RAW DATA:
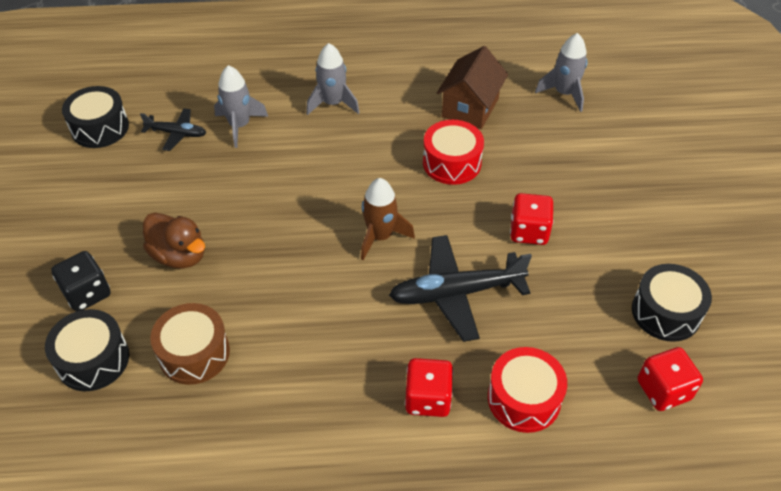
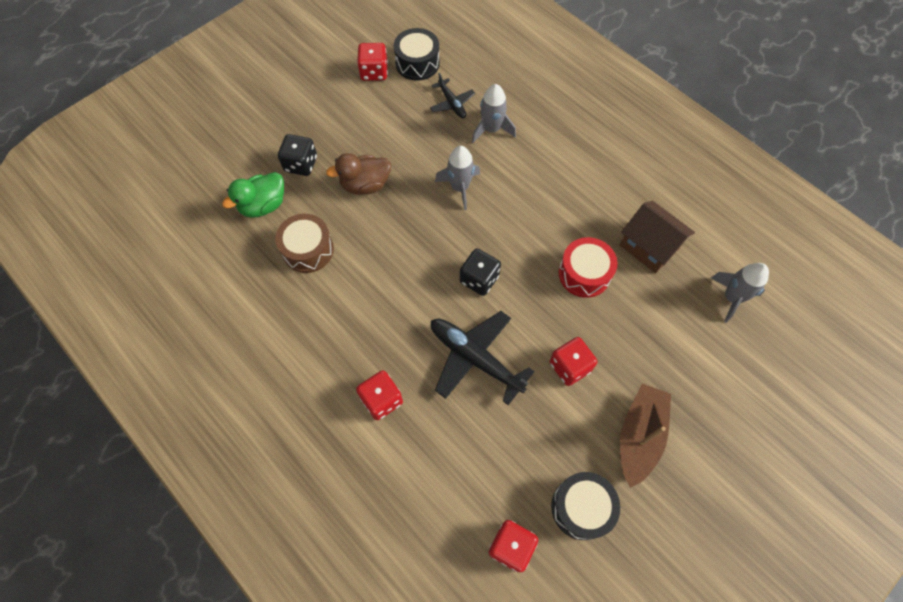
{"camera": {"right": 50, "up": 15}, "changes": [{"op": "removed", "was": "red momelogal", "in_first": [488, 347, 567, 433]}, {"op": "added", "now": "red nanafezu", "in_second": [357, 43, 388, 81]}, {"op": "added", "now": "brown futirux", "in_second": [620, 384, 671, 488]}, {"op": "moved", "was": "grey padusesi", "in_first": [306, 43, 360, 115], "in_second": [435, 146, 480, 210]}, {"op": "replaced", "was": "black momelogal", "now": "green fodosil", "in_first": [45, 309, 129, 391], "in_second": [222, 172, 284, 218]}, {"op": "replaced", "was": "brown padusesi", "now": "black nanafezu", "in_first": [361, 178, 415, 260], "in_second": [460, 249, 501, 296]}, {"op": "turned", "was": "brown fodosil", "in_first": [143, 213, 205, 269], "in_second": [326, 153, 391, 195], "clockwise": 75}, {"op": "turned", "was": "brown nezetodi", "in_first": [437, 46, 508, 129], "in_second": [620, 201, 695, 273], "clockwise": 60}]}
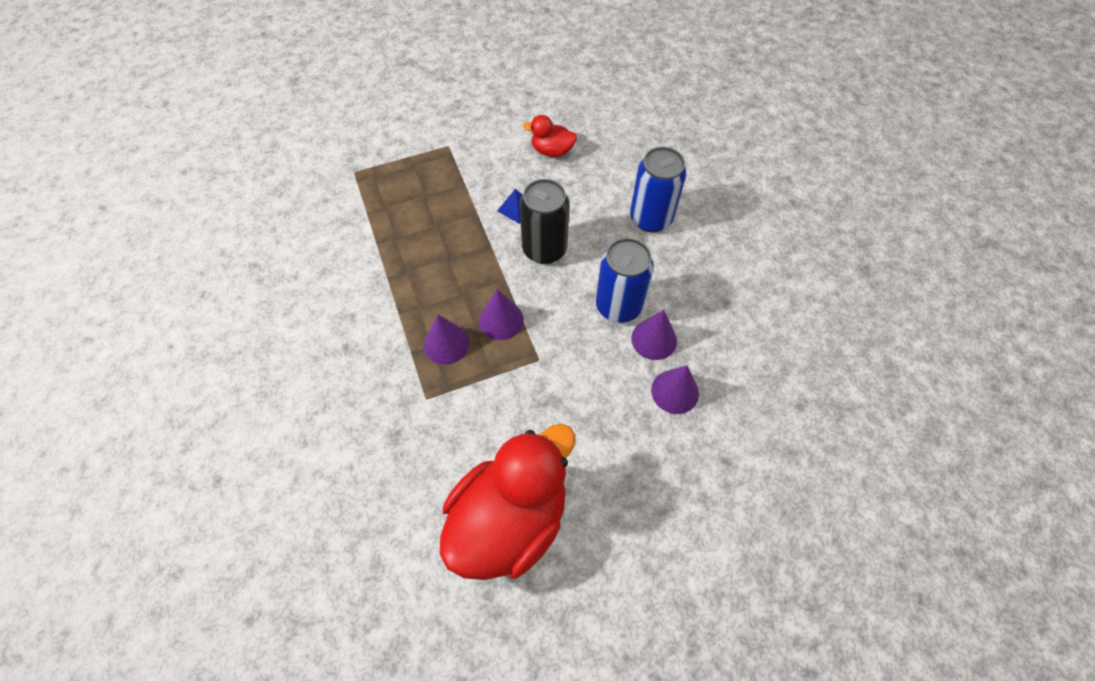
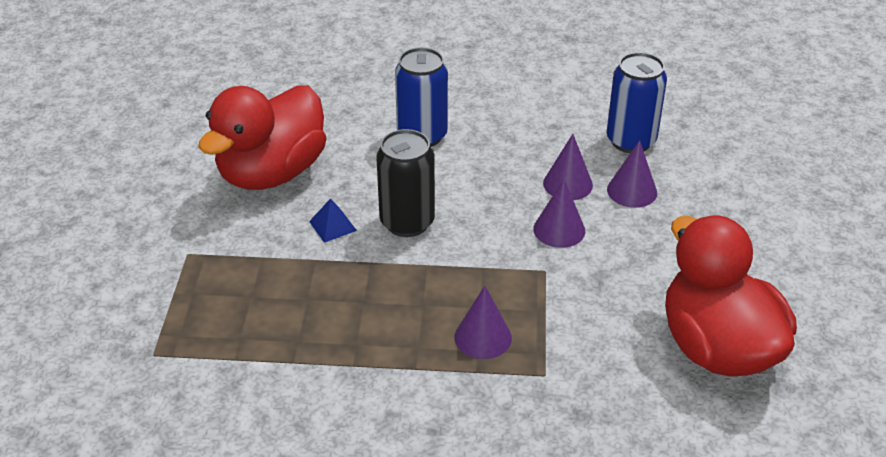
{"camera": {"right": -65, "up": -20}, "changes": [{"op": "moved", "was": "purple nufumipi", "in_first": [479, 289, 524, 340], "in_second": [533, 179, 585, 248]}, {"op": "moved", "was": "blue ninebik", "in_first": [596, 238, 654, 323], "in_second": [606, 52, 667, 153]}, {"op": "resized", "was": "red fodosil", "in_first": [523, 115, 577, 157], "in_second": [198, 85, 326, 190], "ratio": 2.22}]}
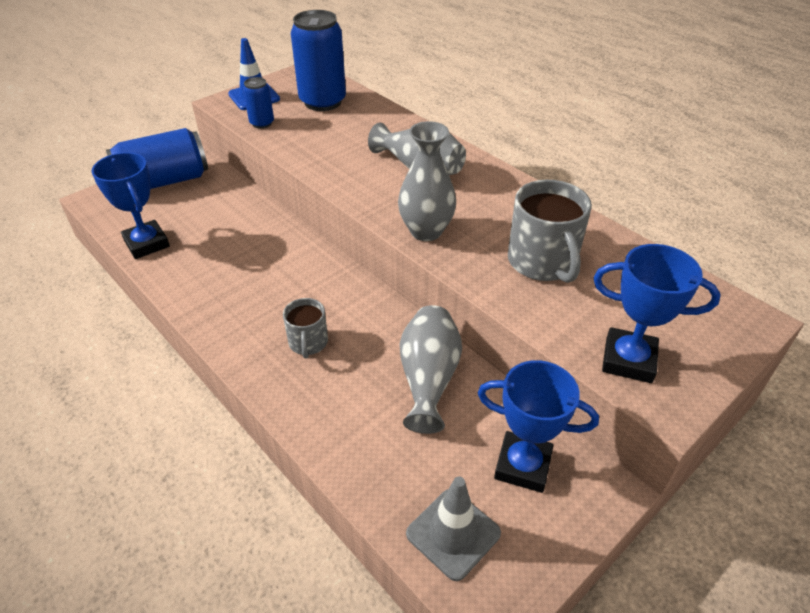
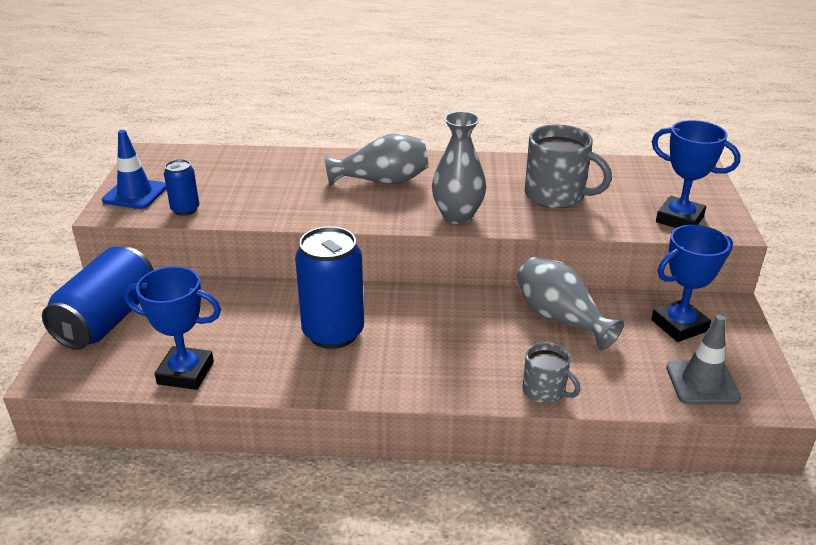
{"camera": {"right": -45, "up": -10}, "changes": [{"op": "moved", "was": "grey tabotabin", "in_first": [283, 298, 328, 359], "in_second": [523, 342, 581, 403]}, {"op": "moved", "was": "blue ninebik", "in_first": [291, 10, 346, 111], "in_second": [295, 226, 364, 349]}, {"op": "turned", "was": "blue nufefasox", "in_first": [593, 244, 721, 383], "in_second": [652, 120, 740, 228], "clockwise": 60}]}
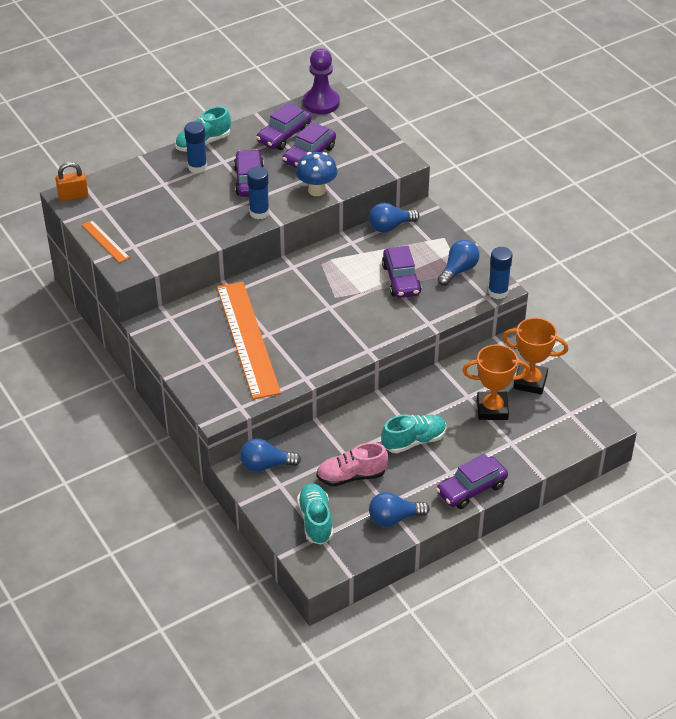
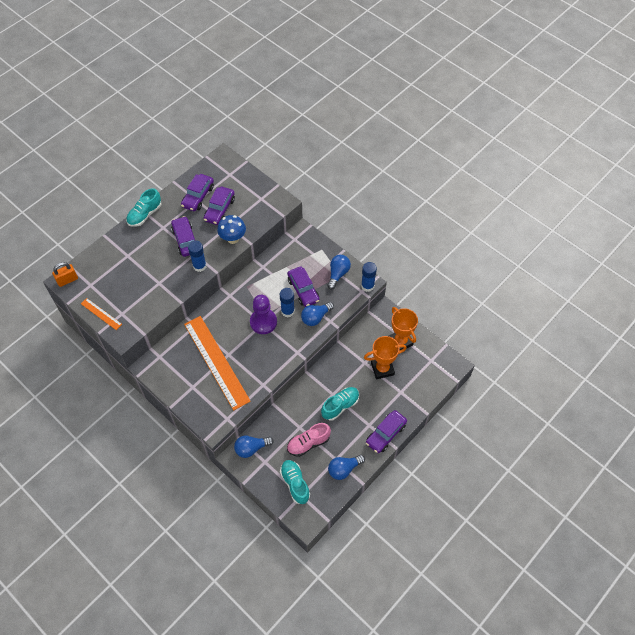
{"camera": {"right": -15, "up": 15}, "changes": [{"op": "moved", "was": "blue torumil", "in_first": [184, 121, 207, 173], "in_second": [280, 288, 295, 317]}, {"op": "moved", "was": "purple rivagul", "in_first": [303, 49, 340, 114], "in_second": [250, 295, 277, 334]}, {"op": "moved", "was": "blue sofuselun", "in_first": [369, 203, 420, 233], "in_second": [301, 302, 334, 326]}, {"op": "turned", "was": "orange nufefasox", "in_first": [503, 318, 568, 395], "in_second": [389, 307, 418, 351], "clockwise": 60}]}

BRIEF:
Transcribe the data exactly and leave no picture in the copy.

ANSWER TO THE PROBLEM:
{"camera": {"right": 50, "up": 15}, "changes": [{"op": "removed", "was": "red momelogal", "in_first": [488, 347, 567, 433]}, {"op": "added", "now": "red nanafezu", "in_second": [357, 43, 388, 81]}, {"op": "added", "now": "brown futirux", "in_second": [620, 384, 671, 488]}, {"op": "moved", "was": "grey padusesi", "in_first": [306, 43, 360, 115], "in_second": [435, 146, 480, 210]}, {"op": "replaced", "was": "black momelogal", "now": "green fodosil", "in_first": [45, 309, 129, 391], "in_second": [222, 172, 284, 218]}, {"op": "replaced", "was": "brown padusesi", "now": "black nanafezu", "in_first": [361, 178, 415, 260], "in_second": [460, 249, 501, 296]}, {"op": "turned", "was": "brown fodosil", "in_first": [143, 213, 205, 269], "in_second": [326, 153, 391, 195], "clockwise": 75}, {"op": "turned", "was": "brown nezetodi", "in_first": [437, 46, 508, 129], "in_second": [620, 201, 695, 273], "clockwise": 60}]}
{"camera": {"right": -65, "up": -20}, "changes": [{"op": "moved", "was": "purple nufumipi", "in_first": [479, 289, 524, 340], "in_second": [533, 179, 585, 248]}, {"op": "moved", "was": "blue ninebik", "in_first": [596, 238, 654, 323], "in_second": [606, 52, 667, 153]}, {"op": "resized", "was": "red fodosil", "in_first": [523, 115, 577, 157], "in_second": [198, 85, 326, 190], "ratio": 2.22}]}
{"camera": {"right": -45, "up": -10}, "changes": [{"op": "moved", "was": "grey tabotabin", "in_first": [283, 298, 328, 359], "in_second": [523, 342, 581, 403]}, {"op": "moved", "was": "blue ninebik", "in_first": [291, 10, 346, 111], "in_second": [295, 226, 364, 349]}, {"op": "turned", "was": "blue nufefasox", "in_first": [593, 244, 721, 383], "in_second": [652, 120, 740, 228], "clockwise": 60}]}
{"camera": {"right": -15, "up": 15}, "changes": [{"op": "moved", "was": "blue torumil", "in_first": [184, 121, 207, 173], "in_second": [280, 288, 295, 317]}, {"op": "moved", "was": "purple rivagul", "in_first": [303, 49, 340, 114], "in_second": [250, 295, 277, 334]}, {"op": "moved", "was": "blue sofuselun", "in_first": [369, 203, 420, 233], "in_second": [301, 302, 334, 326]}, {"op": "turned", "was": "orange nufefasox", "in_first": [503, 318, 568, 395], "in_second": [389, 307, 418, 351], "clockwise": 60}]}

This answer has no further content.